[[ SUPPLIED DATA, beginning ]]
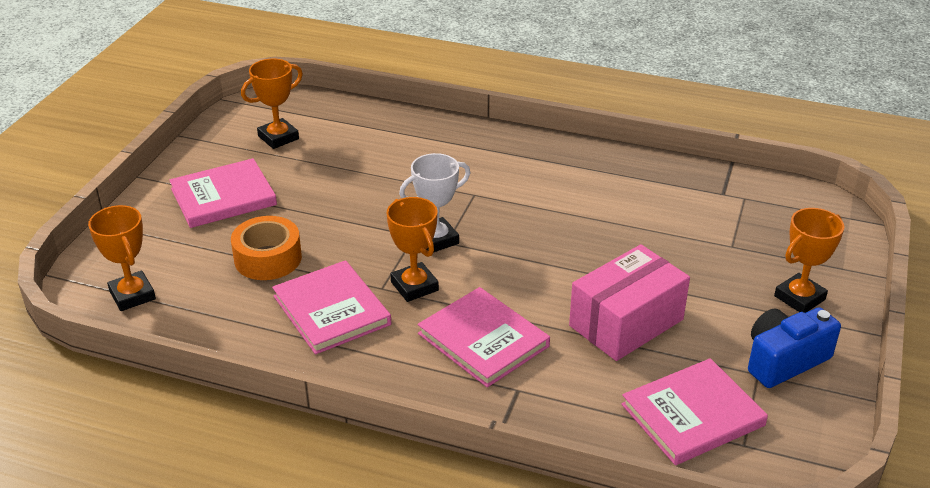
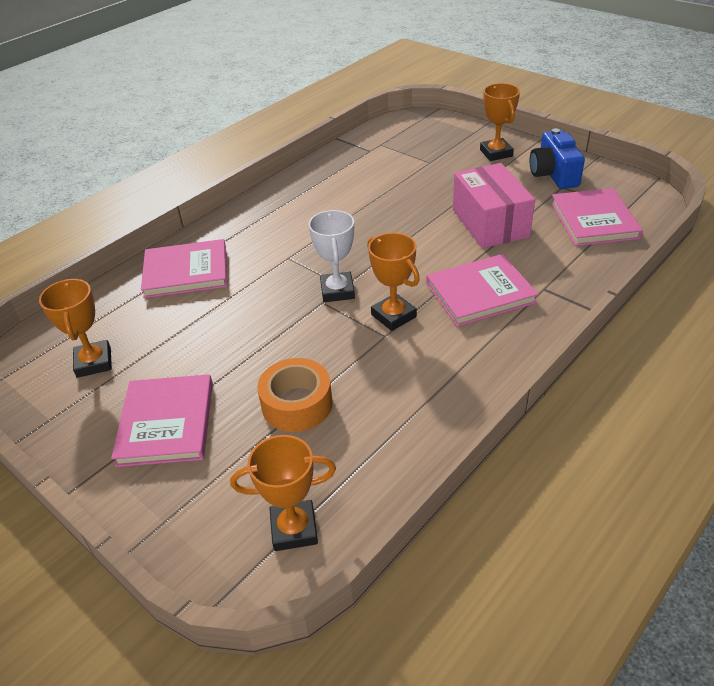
camera: 65 degrees left, 5 degrees up
(332, 310) = (400, 373): pink book -> pink book (186, 271)
(414, 286) = (393, 316): orange trophy -> orange trophy turned 60 degrees clockwise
[[ SUPPLIED DATA, end ]]
WORK ORDER: Without the pictures, print the whole listing exactly as given.

WRITTEN ANSWER:
camera: 65 degrees left, 5 degrees up
(332, 310) = (400, 373): pink book -> pink book (186, 271)
(414, 286) = (393, 316): orange trophy -> orange trophy turned 60 degrees clockwise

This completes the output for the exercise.